Object transformation records:
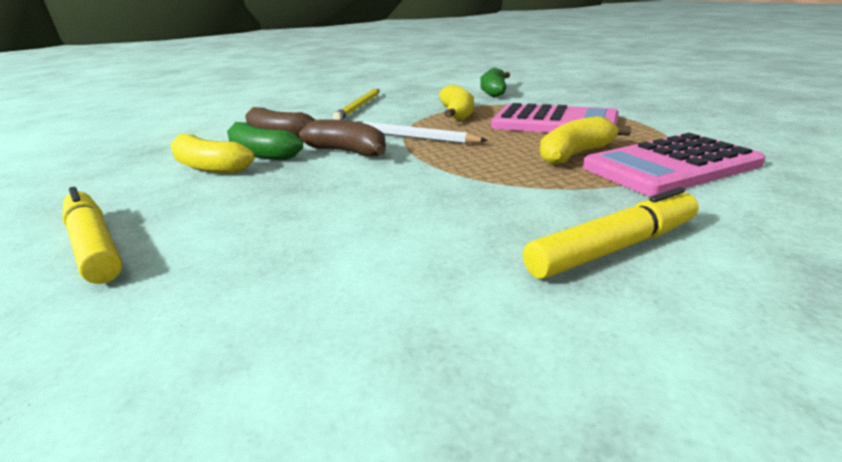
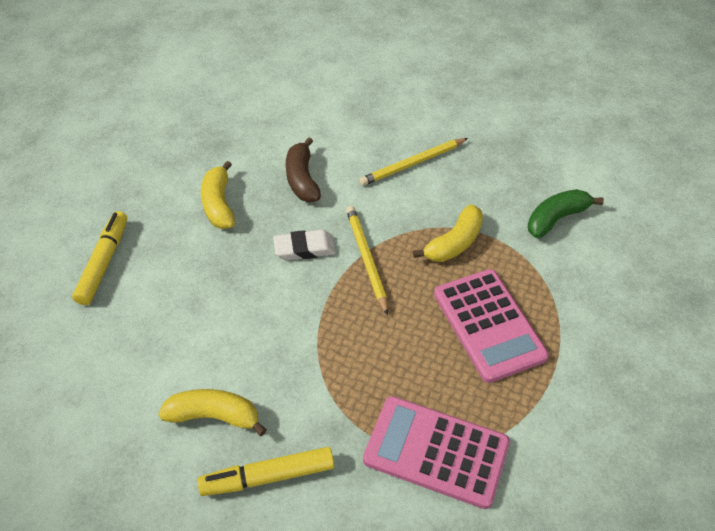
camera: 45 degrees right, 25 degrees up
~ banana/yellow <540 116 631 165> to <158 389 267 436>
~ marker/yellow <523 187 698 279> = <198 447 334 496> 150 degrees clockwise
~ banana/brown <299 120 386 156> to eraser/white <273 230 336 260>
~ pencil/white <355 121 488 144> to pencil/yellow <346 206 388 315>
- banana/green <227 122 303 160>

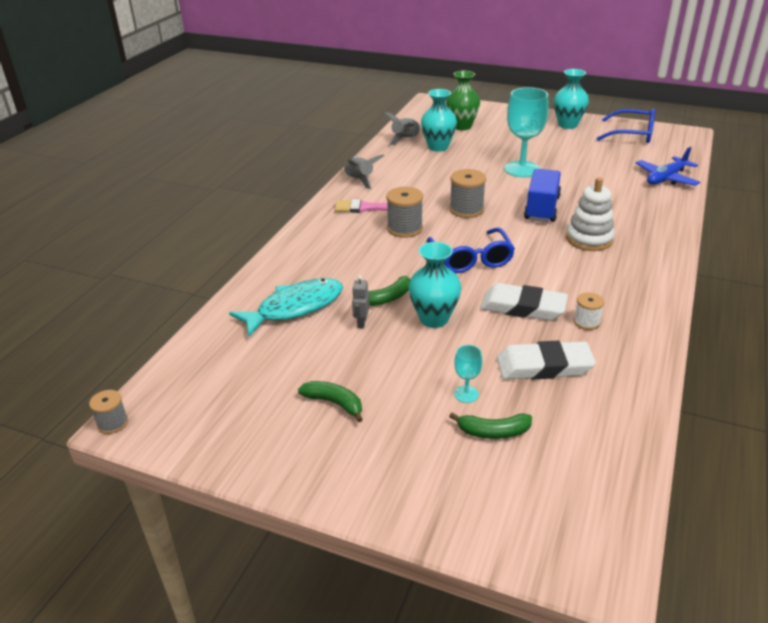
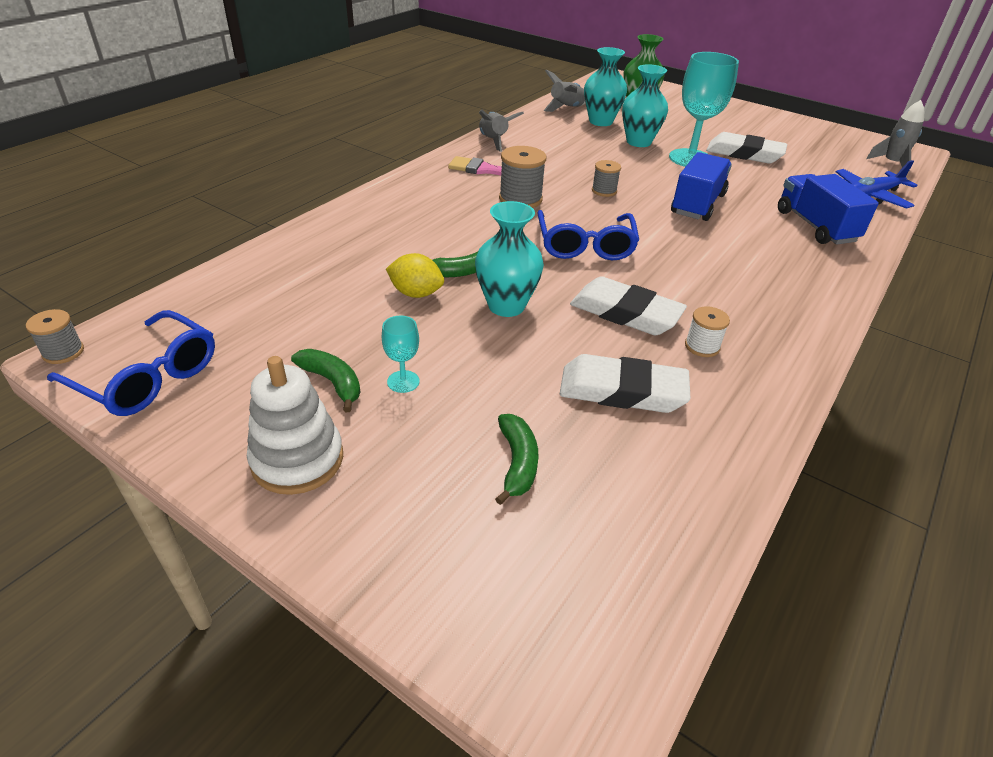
camera: 10 degrees right, 5 degrees up
~ glasses/blue <597 108 655 143> to <47 310 215 416>
~ stacking toy/white <566 177 615 251> to <247 356 343 495>
~ goblet/turquoise <454 345 482 403> to <382 315 420 393>
~ robot/grey <352 276 370 328> to lemon/yellow <386 253 444 298>
~ banana/green <449 412 532 439> = <495 414 539 505> 105 degrees counterclockwise
~ spool/grey <450 169 486 218> = <592 160 621 197> x0.60
~ vase/turquoise <554 69 589 129> to <622 64 668 147>
+ eraser/white <706 132 787 164>
+ truck/blue <778 174 879 245>
+ rocket/grey <866 100 924 168>
- fish/turquoise <229 278 343 336>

-- Task statement --
Locate "100 924 168>" in the data above. Then repeat, exactly, its line and each line after it through the last, adding nothing.

-- Response to the exercise --
+ rocket/grey <866 100 924 168>
- fish/turquoise <229 278 343 336>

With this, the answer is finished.